[Opening SOURCE DATA section]

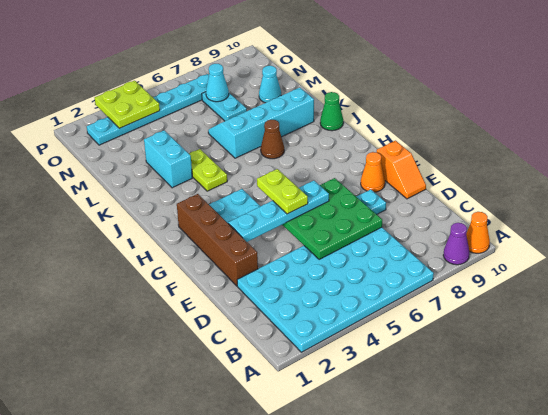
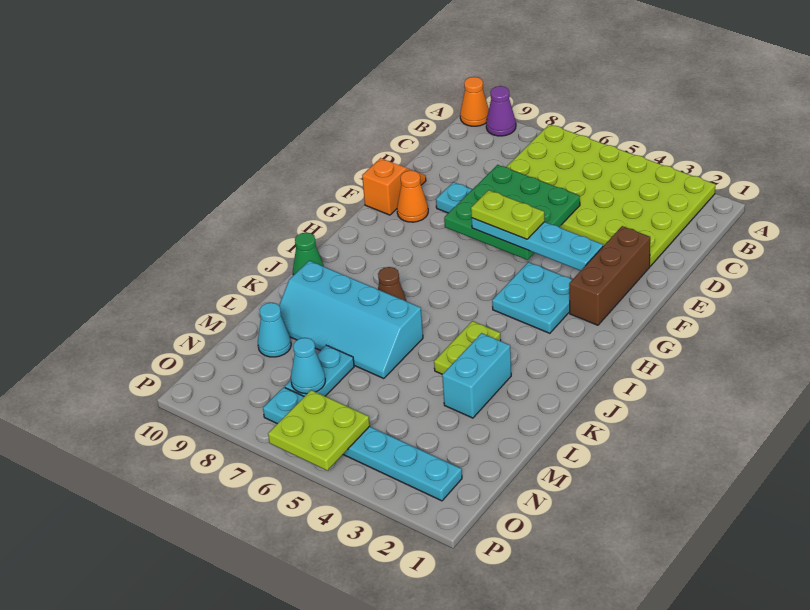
cyan plate A2:D7 level 1 -> lime plate A2:D7 level 1
brown brick E2:H2 level 1 -> brown brick E2:G2 level 1
lime plate F5:G5 level 4 -> lime plate F5:F6 level 4
lime plate O3:P4 level 2 -> lime plate O5:P6 level 2

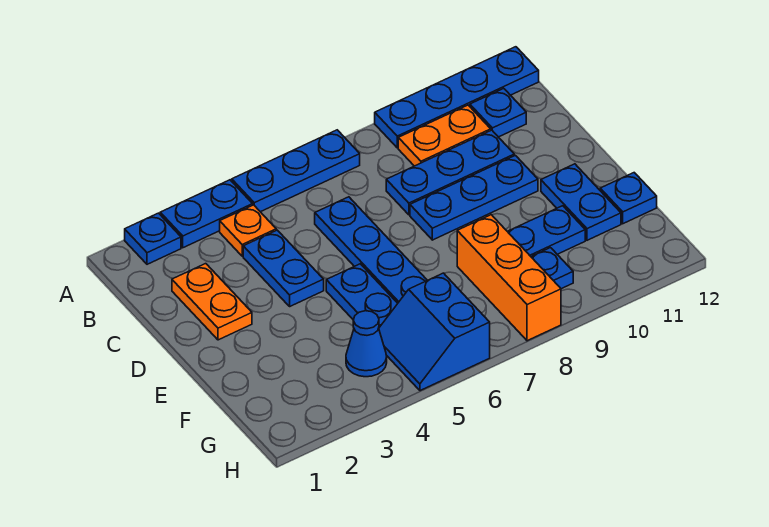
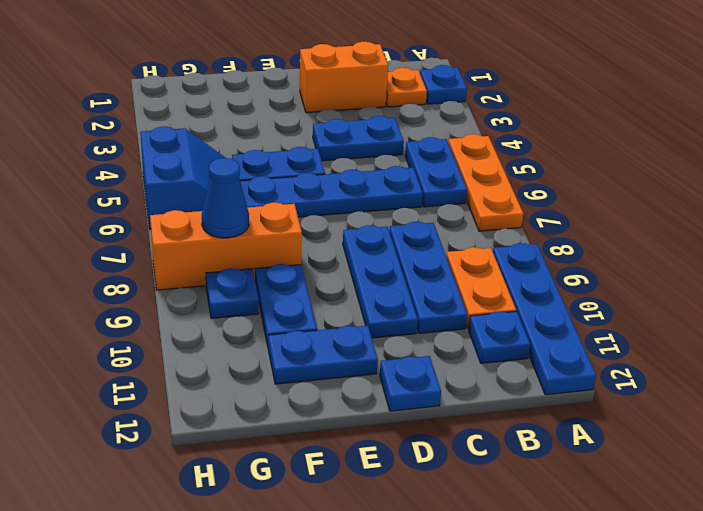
blue plate A3:A4 level 1 -> blue plate B5:B6 level 1
blue plate A5:A7 level 1 -> orange plate A5:A7 level 1
orange plate B4 level 1 -> orange plate B2 level 1
orange plate C2:D2 level 1 -> orange brick C2:D2 level 1
blue plate F12 level 1 -> blue plate D12 level 1
blue cone G4 level 1 -> blue cone G8 level 2
blue slope G5:H6 level 1 top 6 -> blue slope G5:H6 level 1 top H

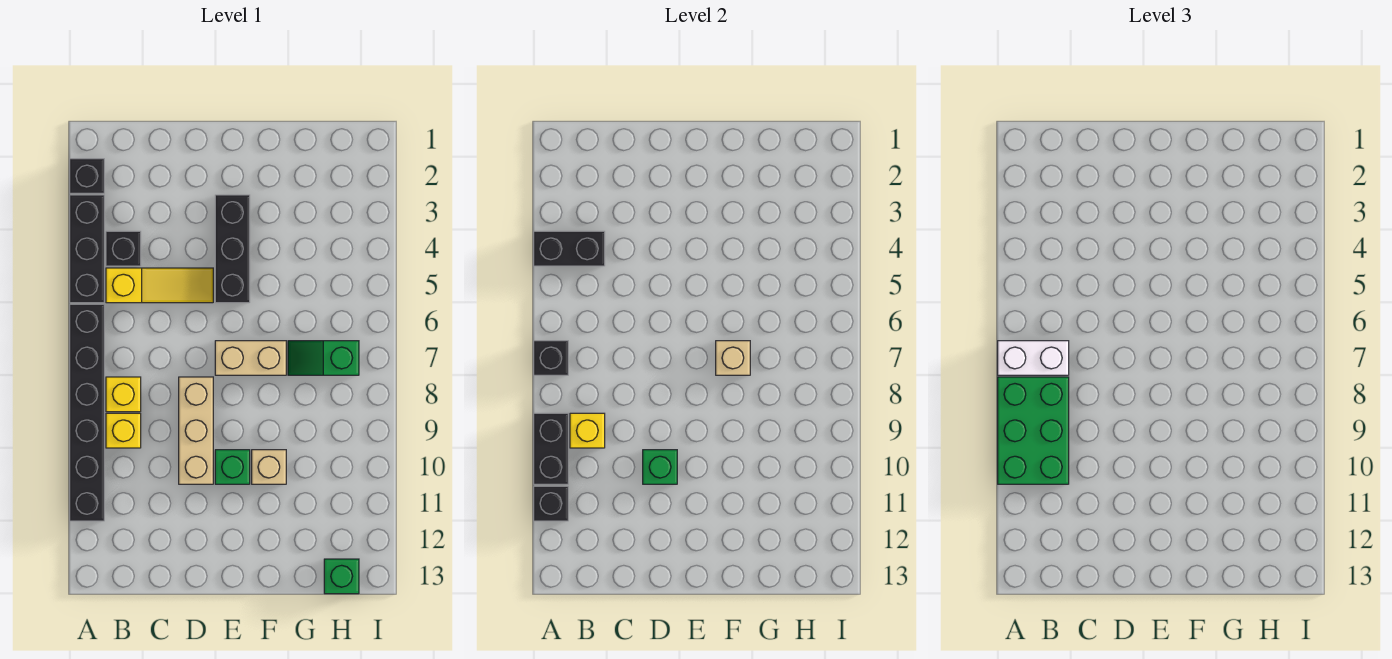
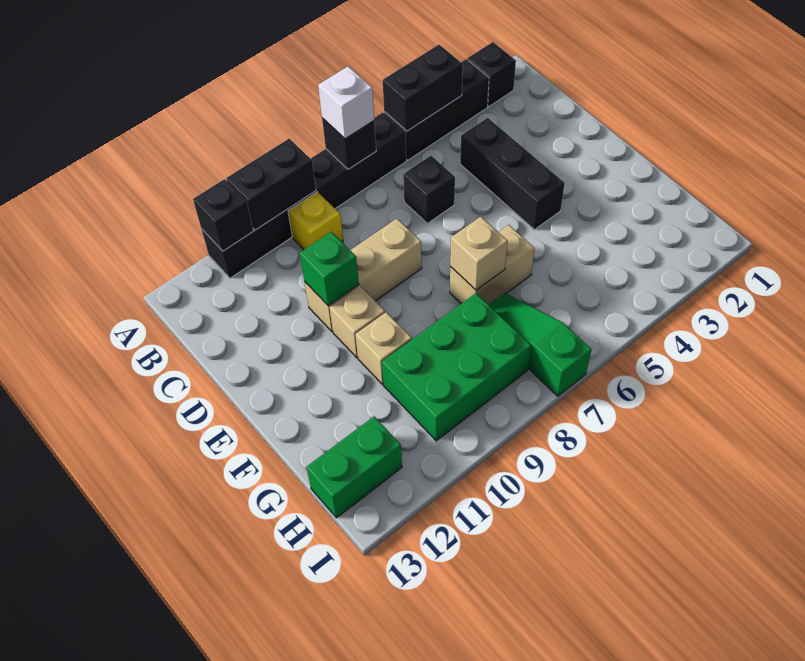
black brick A4:B4 level 2 -> black brick A4:A5 level 2
white brick A7:B7 level 3 -> white brick A7 level 3
green brick A8:B10 level 3 -> green brick G8:H10 level 1
black brick B4 level 1 -> black brick C6 level 1
yellow slope B5:D5 level 1 top B -> none
yellow brick B8 level 1 -> none
yellow brick B9 level 2 -> none
black brick E3:E5 level 1 -> black brick C4:E4 level 1
tan brick E7:F7 level 1 -> tan brick F6:F7 level 1
green brick E10 level 1 -> tan brick E10 level 1
green slope G7:H7 level 1 top H -> green slope G7:I7 level 1 top I
green brick H13 level 1 -> green brick H12:H13 level 1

[Closing SOURCE DATA section]

## PROBLEM REQUIREMENTS
Please give the entries above again exactly as written, leaving out any pictures.

## FINAL ANSWER
cyan plate A2:D7 level 1 -> lime plate A2:D7 level 1
brown brick E2:H2 level 1 -> brown brick E2:G2 level 1
lime plate F5:G5 level 4 -> lime plate F5:F6 level 4
lime plate O3:P4 level 2 -> lime plate O5:P6 level 2

blue plate A3:A4 level 1 -> blue plate B5:B6 level 1
blue plate A5:A7 level 1 -> orange plate A5:A7 level 1
orange plate B4 level 1 -> orange plate B2 level 1
orange plate C2:D2 level 1 -> orange brick C2:D2 level 1
blue plate F12 level 1 -> blue plate D12 level 1
blue cone G4 level 1 -> blue cone G8 level 2
blue slope G5:H6 level 1 top 6 -> blue slope G5:H6 level 1 top H

black brick A4:B4 level 2 -> black brick A4:A5 level 2
white brick A7:B7 level 3 -> white brick A7 level 3
green brick A8:B10 level 3 -> green brick G8:H10 level 1
black brick B4 level 1 -> black brick C6 level 1
yellow slope B5:D5 level 1 top B -> none
yellow brick B8 level 1 -> none
yellow brick B9 level 2 -> none
black brick E3:E5 level 1 -> black brick C4:E4 level 1
tan brick E7:F7 level 1 -> tan brick F6:F7 level 1
green brick E10 level 1 -> tan brick E10 level 1
green slope G7:H7 level 1 top H -> green slope G7:I7 level 1 top I
green brick H13 level 1 -> green brick H12:H13 level 1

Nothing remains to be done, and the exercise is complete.